▸ **Requirement**
What lines of the data below hold the string "white"? Copy each one out.

(Dataset entries)
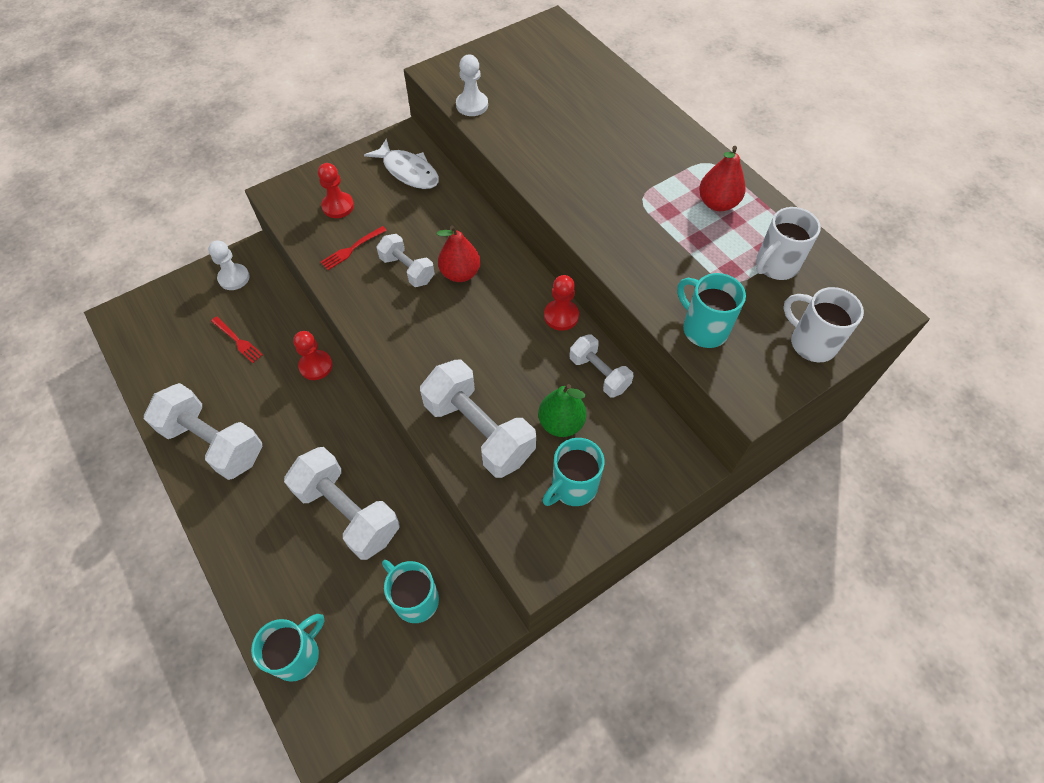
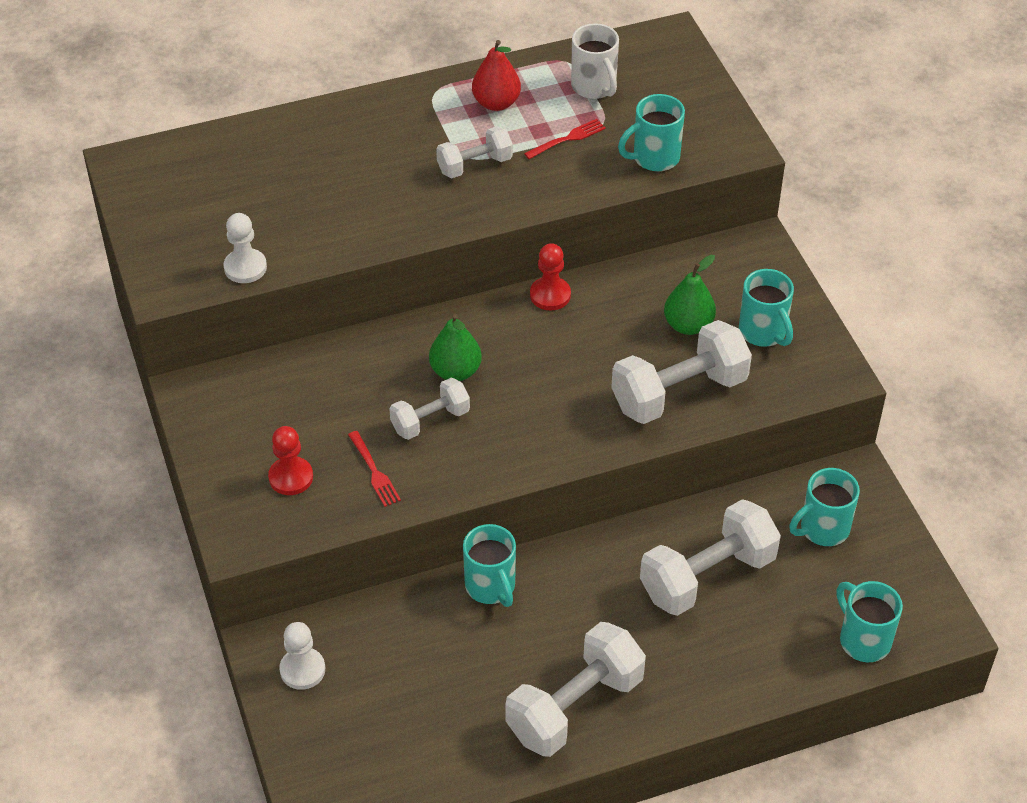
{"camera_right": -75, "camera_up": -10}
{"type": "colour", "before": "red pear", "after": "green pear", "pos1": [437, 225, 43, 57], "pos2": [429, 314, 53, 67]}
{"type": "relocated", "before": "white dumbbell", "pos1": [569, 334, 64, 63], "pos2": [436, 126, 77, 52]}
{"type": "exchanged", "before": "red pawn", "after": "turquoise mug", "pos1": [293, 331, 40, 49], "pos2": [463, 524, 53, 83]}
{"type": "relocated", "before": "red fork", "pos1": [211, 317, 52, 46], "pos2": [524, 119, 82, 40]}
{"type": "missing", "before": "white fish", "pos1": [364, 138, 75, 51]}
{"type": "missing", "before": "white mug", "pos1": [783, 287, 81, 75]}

▸ **Result for this task**
{"type": "relocated", "before": "white dumbbell", "pos1": [569, 334, 64, 63], "pos2": [436, 126, 77, 52]}
{"type": "missing", "before": "white fish", "pos1": [364, 138, 75, 51]}
{"type": "missing", "before": "white mug", "pos1": [783, 287, 81, 75]}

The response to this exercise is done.